§ **PROMPT**
Please edit the listing below so that every "counterclockwise" becomes "anticlockwise", leave everything else unchanged, and give the lines again without the pictures.
----- DATA RECORDS
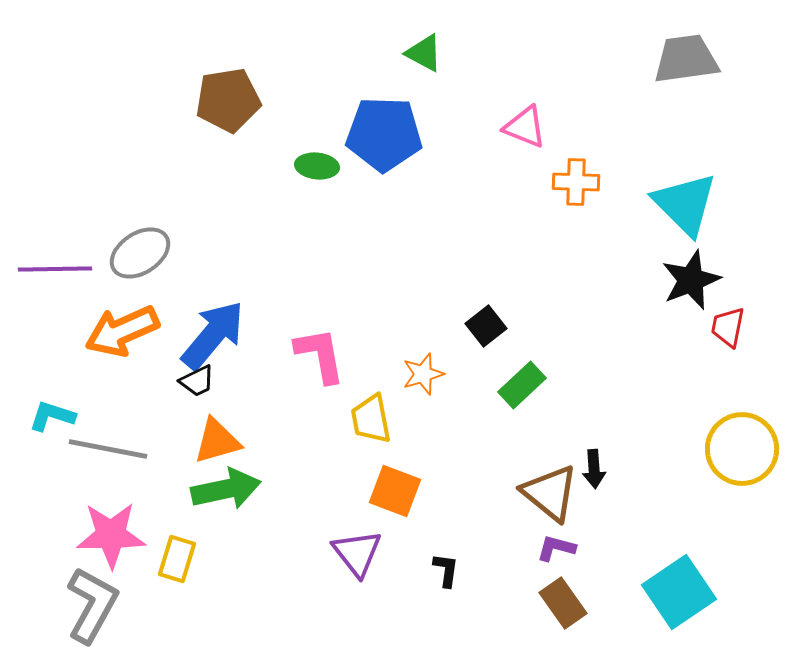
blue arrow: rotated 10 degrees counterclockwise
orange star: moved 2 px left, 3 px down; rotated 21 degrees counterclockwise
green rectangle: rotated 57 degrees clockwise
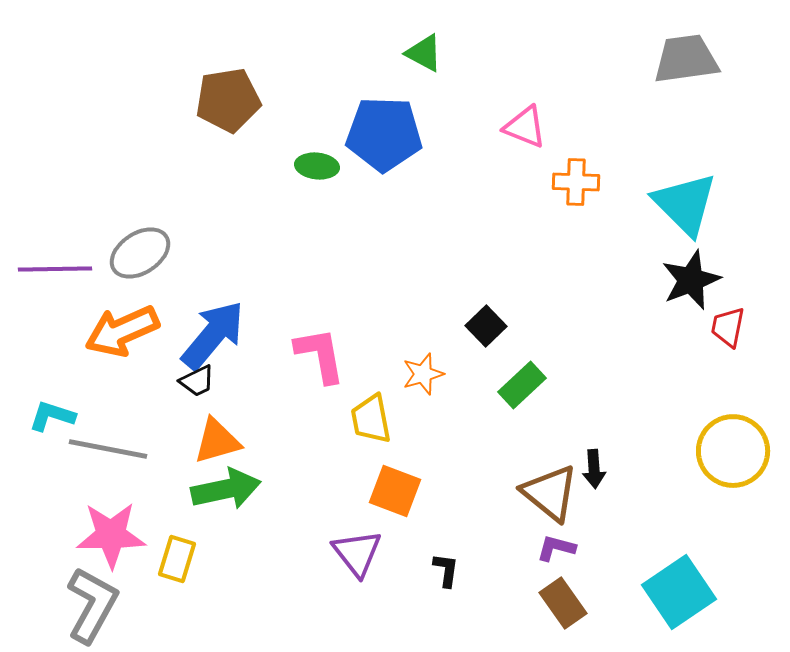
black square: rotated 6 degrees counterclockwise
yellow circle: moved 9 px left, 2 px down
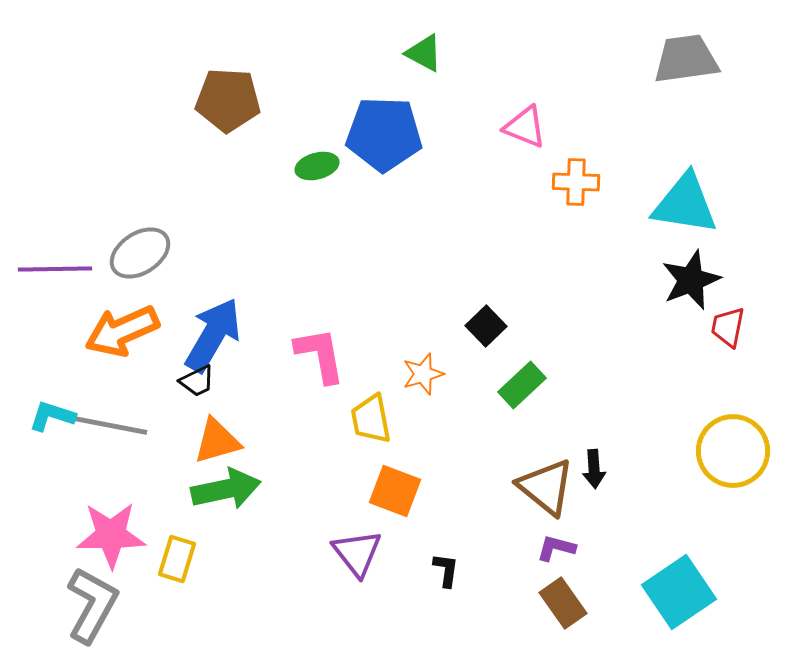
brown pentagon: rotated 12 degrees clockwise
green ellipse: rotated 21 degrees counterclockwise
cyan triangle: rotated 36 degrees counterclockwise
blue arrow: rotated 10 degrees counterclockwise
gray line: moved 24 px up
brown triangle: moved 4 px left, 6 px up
----------
§ **SOLUTION**
blue arrow: rotated 10 degrees anticlockwise
orange star: moved 2 px left, 3 px down; rotated 21 degrees anticlockwise
green rectangle: rotated 57 degrees clockwise
black square: rotated 6 degrees anticlockwise
yellow circle: moved 9 px left, 2 px down
brown pentagon: rotated 12 degrees clockwise
green ellipse: rotated 21 degrees anticlockwise
cyan triangle: rotated 36 degrees anticlockwise
blue arrow: rotated 10 degrees anticlockwise
gray line: moved 24 px up
brown triangle: moved 4 px left, 6 px up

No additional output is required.